===== Input records =====
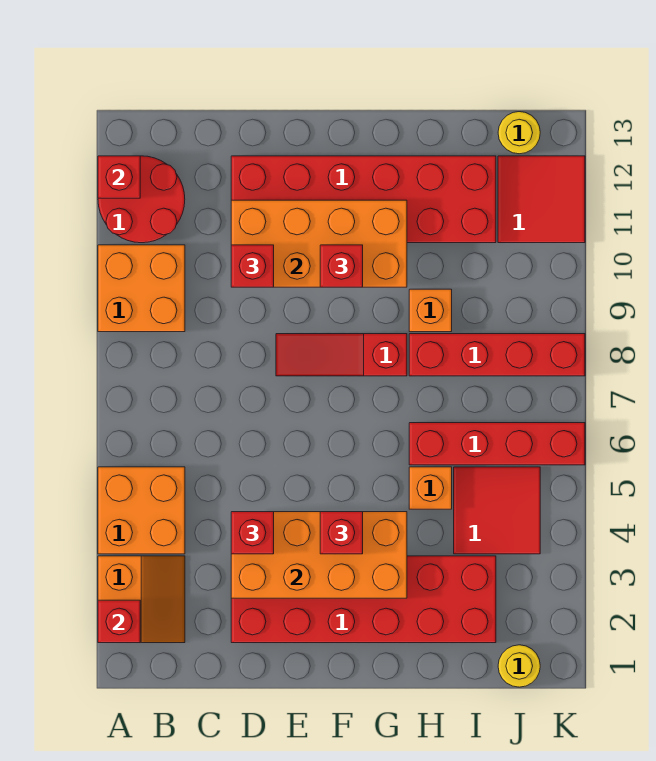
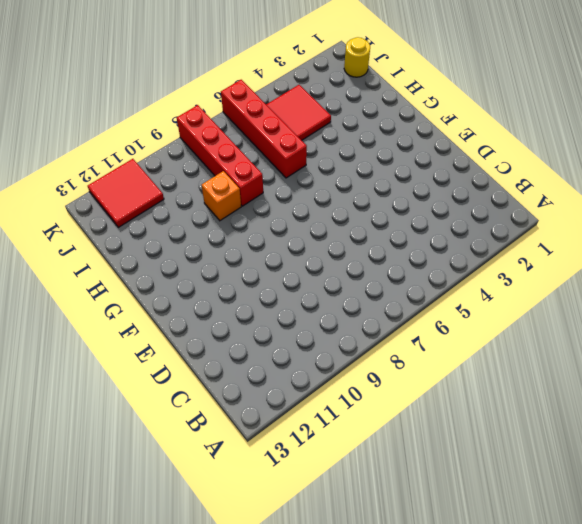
none -> orange slope A2:B3 level 1 top A
none -> orange brick A4:B5 level 1
none -> orange brick A9:B10 level 1

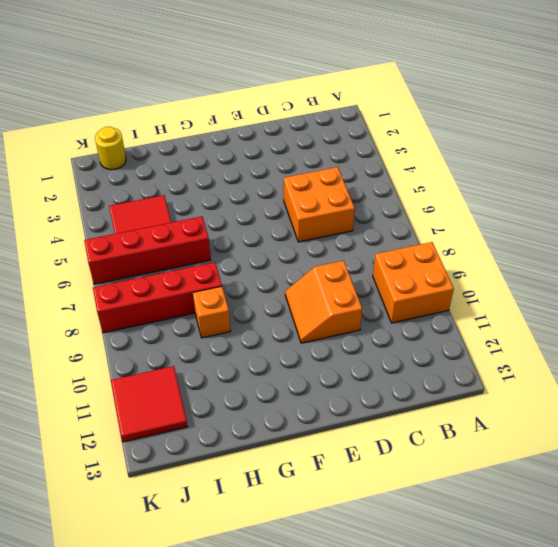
orange brick C5:D6 level 1 -> orange brick A4:B5 level 1
orange slope D9:E10 level 1 top D -> orange slope A2:B3 level 1 top A
none -> red round brick A11:B12 level 1
none -> red brick D2:I3 level 1
none -> red brick D11:I12 level 1

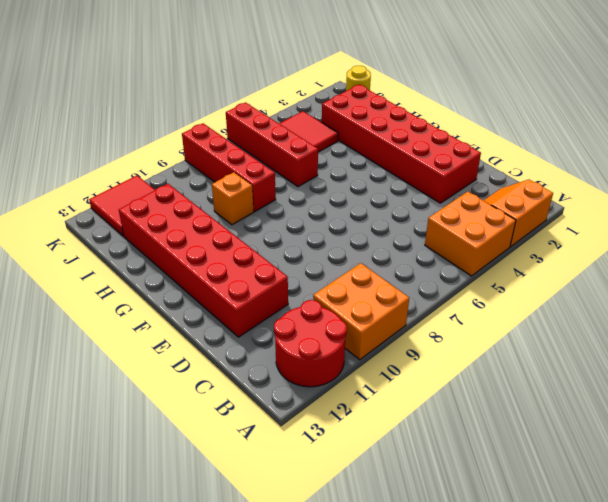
none -> red slope E8:G8 level 1 top G
none -> orange brick H5 level 1
none -> yellow round brick J13 level 1

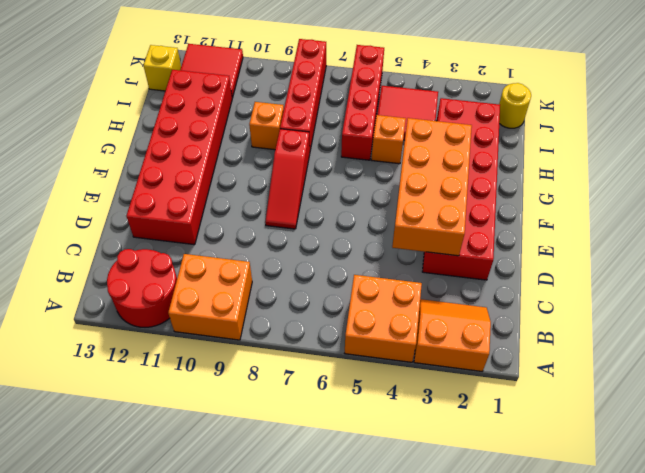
yellow brick J13 level 1 -> yellow round brick J13 level 1
none -> red brick A2 level 2
none -> red brick A12 level 2
none -> orange brick D10:G11 level 2

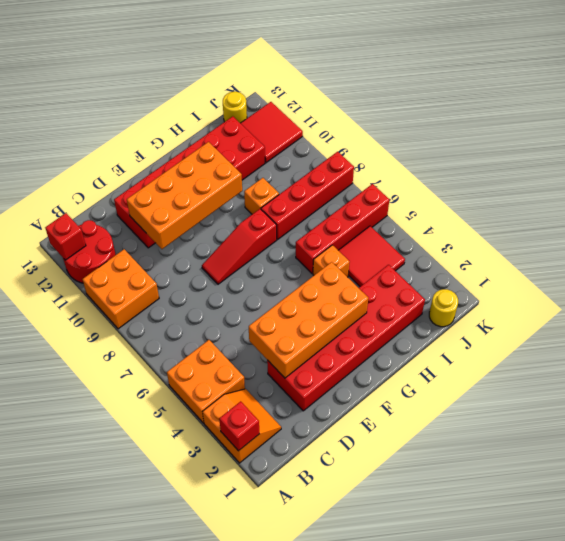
none -> red brick D4 level 3
none -> red brick D10 level 3
none -> red brick F4 level 3

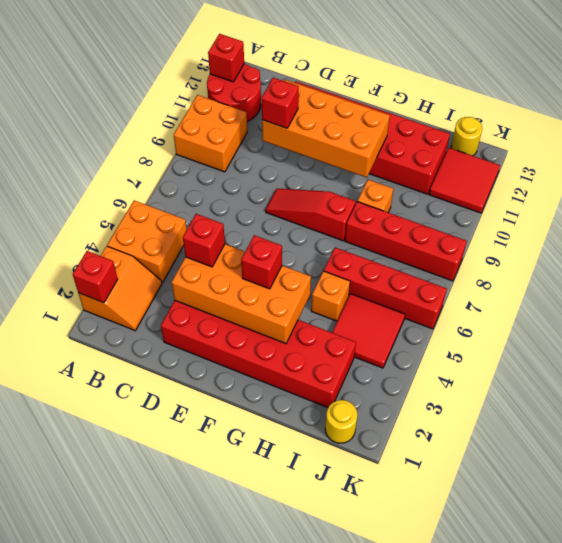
none -> red brick F10 level 3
=====
* [Task brief]:
From the data above, copy every line where "round" appears.

* [Exercise answer]:
none -> red round brick A11:B12 level 1
none -> yellow round brick J13 level 1
yellow brick J13 level 1 -> yellow round brick J13 level 1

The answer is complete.